■ **TASK OBJECTIVE**: Please write out exactly, and only, the lines from the first in the material below to the line containing "V3: 6V (plus", both included.

■ **MATERIAL FOR THIS EXERCISE**:
———
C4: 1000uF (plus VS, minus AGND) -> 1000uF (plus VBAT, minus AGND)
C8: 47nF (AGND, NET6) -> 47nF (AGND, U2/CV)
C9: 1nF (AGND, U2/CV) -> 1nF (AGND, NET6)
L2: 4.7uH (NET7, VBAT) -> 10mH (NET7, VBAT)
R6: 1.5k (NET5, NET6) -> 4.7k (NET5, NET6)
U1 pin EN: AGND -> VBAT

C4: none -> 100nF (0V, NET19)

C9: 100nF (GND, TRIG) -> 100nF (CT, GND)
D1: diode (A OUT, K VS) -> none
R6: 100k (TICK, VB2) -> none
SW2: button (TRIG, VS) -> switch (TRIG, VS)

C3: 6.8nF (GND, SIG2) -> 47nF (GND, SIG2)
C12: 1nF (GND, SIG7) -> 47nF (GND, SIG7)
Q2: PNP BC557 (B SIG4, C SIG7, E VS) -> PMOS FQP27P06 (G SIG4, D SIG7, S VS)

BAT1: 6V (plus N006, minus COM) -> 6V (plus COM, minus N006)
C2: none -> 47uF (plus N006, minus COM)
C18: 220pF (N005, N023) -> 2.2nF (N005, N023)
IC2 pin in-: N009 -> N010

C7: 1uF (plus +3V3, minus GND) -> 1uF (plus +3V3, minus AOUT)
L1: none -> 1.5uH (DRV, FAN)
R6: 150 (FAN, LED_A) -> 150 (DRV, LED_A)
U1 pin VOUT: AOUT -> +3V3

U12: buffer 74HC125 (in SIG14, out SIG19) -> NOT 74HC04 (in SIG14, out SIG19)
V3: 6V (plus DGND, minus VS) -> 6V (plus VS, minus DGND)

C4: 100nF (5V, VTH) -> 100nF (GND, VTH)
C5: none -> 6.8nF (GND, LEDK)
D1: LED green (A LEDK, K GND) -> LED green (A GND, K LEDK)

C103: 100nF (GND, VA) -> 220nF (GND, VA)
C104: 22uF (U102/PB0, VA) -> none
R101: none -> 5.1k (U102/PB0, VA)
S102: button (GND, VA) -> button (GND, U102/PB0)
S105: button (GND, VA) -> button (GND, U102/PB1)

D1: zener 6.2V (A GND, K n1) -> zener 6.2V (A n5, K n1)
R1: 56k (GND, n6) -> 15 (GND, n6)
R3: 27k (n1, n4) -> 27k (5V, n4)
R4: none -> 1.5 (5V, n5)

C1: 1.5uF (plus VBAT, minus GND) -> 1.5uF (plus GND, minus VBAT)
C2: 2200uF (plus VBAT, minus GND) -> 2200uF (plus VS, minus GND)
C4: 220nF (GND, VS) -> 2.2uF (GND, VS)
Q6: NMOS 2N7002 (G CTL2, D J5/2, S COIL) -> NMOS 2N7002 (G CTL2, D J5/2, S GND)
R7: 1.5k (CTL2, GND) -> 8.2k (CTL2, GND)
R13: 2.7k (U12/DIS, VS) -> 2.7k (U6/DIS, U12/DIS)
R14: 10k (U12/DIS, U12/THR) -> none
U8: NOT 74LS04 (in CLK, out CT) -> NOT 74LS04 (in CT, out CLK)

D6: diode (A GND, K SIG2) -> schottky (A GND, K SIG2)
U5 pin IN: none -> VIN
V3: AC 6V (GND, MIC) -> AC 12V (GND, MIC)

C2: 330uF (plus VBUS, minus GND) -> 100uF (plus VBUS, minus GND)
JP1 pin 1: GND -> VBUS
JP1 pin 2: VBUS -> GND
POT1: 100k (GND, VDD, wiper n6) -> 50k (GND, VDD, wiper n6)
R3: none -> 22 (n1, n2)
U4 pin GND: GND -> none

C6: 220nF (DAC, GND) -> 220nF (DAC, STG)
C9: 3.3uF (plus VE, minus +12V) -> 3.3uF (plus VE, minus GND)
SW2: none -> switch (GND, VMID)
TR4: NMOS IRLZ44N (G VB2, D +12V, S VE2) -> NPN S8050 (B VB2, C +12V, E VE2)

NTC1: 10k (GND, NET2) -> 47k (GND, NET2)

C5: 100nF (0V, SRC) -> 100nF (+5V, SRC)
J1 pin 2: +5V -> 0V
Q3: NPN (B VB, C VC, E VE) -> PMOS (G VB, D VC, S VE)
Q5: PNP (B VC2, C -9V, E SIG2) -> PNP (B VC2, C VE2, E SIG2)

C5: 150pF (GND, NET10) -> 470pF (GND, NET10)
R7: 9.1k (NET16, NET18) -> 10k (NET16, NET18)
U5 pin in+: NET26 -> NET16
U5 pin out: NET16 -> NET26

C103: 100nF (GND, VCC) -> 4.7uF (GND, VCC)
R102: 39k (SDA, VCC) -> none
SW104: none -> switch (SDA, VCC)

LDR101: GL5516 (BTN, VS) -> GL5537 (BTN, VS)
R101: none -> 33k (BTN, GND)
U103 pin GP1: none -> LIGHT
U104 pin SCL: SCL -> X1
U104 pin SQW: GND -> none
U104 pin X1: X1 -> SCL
———
■ **EXERCISE RESPONSE**:
C4: 1000uF (plus VS, minus AGND) -> 1000uF (plus VBAT, minus AGND)
C8: 47nF (AGND, NET6) -> 47nF (AGND, U2/CV)
C9: 1nF (AGND, U2/CV) -> 1nF (AGND, NET6)
L2: 4.7uH (NET7, VBAT) -> 10mH (NET7, VBAT)
R6: 1.5k (NET5, NET6) -> 4.7k (NET5, NET6)
U1 pin EN: AGND -> VBAT

C4: none -> 100nF (0V, NET19)

C9: 100nF (GND, TRIG) -> 100nF (CT, GND)
D1: diode (A OUT, K VS) -> none
R6: 100k (TICK, VB2) -> none
SW2: button (TRIG, VS) -> switch (TRIG, VS)

C3: 6.8nF (GND, SIG2) -> 47nF (GND, SIG2)
C12: 1nF (GND, SIG7) -> 47nF (GND, SIG7)
Q2: PNP BC557 (B SIG4, C SIG7, E VS) -> PMOS FQP27P06 (G SIG4, D SIG7, S VS)

BAT1: 6V (plus N006, minus COM) -> 6V (plus COM, minus N006)
C2: none -> 47uF (plus N006, minus COM)
C18: 220pF (N005, N023) -> 2.2nF (N005, N023)
IC2 pin in-: N009 -> N010

C7: 1uF (plus +3V3, minus GND) -> 1uF (plus +3V3, minus AOUT)
L1: none -> 1.5uH (DRV, FAN)
R6: 150 (FAN, LED_A) -> 150 (DRV, LED_A)
U1 pin VOUT: AOUT -> +3V3

U12: buffer 74HC125 (in SIG14, out SIG19) -> NOT 74HC04 (in SIG14, out SIG19)
V3: 6V (plus DGND, minus VS) -> 6V (plus VS, minus DGND)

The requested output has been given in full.